- _EXERCISE GOAL_
For every line in the records below that holds "brick", make a copy.

-- EXERCISE MATERIAL follows --

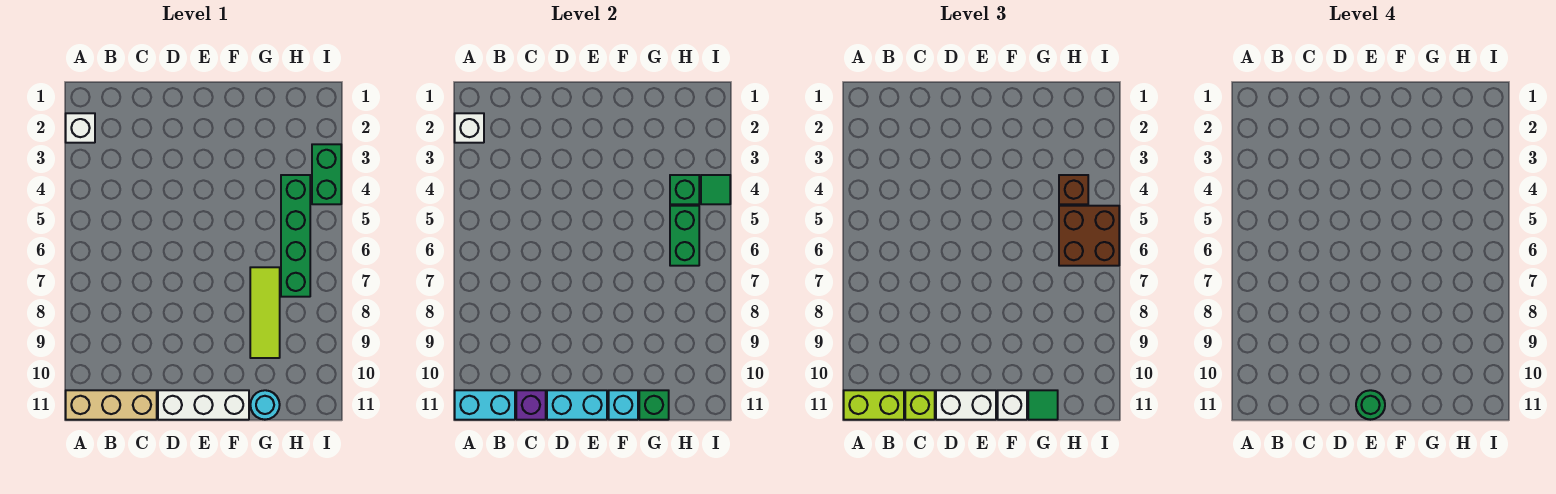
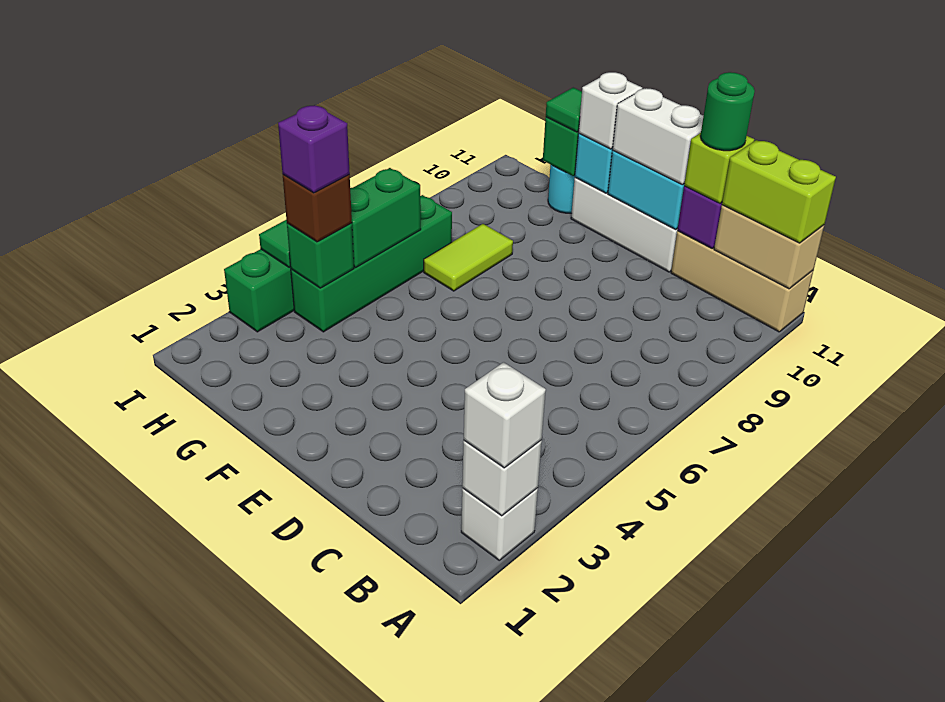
none -> white 1x1 brick [464,362,546,468]
cyan 1x2 brick [455,390,515,420] -> tan 1x2 brick [714,205,824,289]
green 1x1 round brick [1356,390,1385,420] -> green 1x1 round brick moved to [700,72,755,151]
lime 1x3 tile [250,267,280,358] -> lime 1x2 tile [424,224,513,291]
none -> purple 1x1 brick [278,105,350,193]
brown 2x2 brick [1059,206,1119,266] -> none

-- EXERCISE MATERIAL concluded --

- _EXPECTED ANSWER_
none -> white 1x1 brick [464,362,546,468]
cyan 1x2 brick [455,390,515,420] -> tan 1x2 brick [714,205,824,289]
green 1x1 round brick [1356,390,1385,420] -> green 1x1 round brick moved to [700,72,755,151]
none -> purple 1x1 brick [278,105,350,193]
brown 2x2 brick [1059,206,1119,266] -> none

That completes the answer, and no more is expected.